**ASSIGNED TASK**:
Down to the last line, restate the records word for word, but not the pictures.

[Data records]
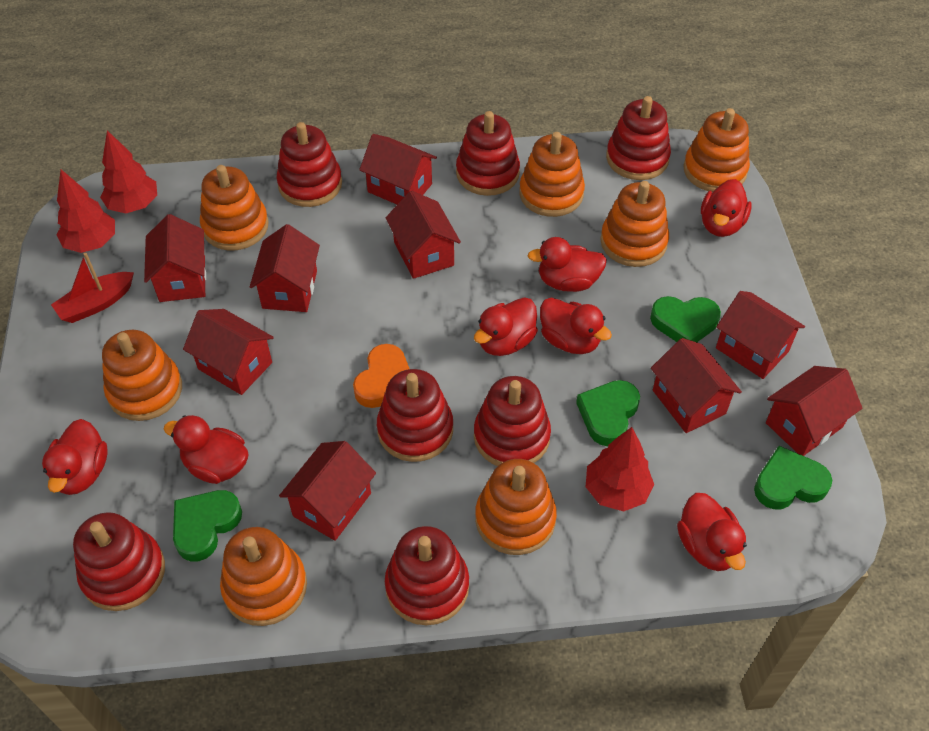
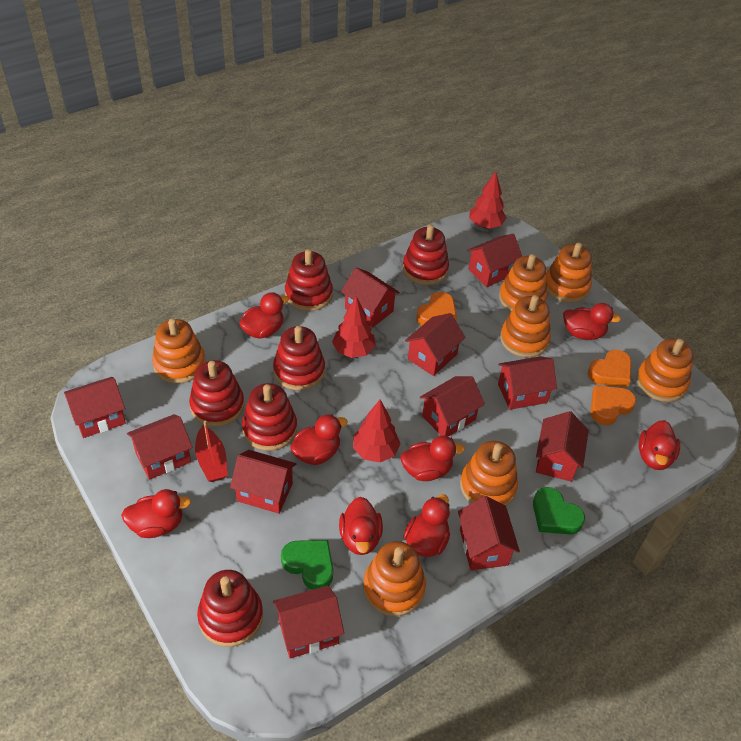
green heart: 4 -> 2
orange heart: 1 -> 3
red duck: 7 -> 8
red house: 9 -> 11
red stacking toy: 7 -> 6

**RESULT FOR THIS TASK**:
green heart: 4 -> 2
orange heart: 1 -> 3
red duck: 7 -> 8
red house: 9 -> 11
red stacking toy: 7 -> 6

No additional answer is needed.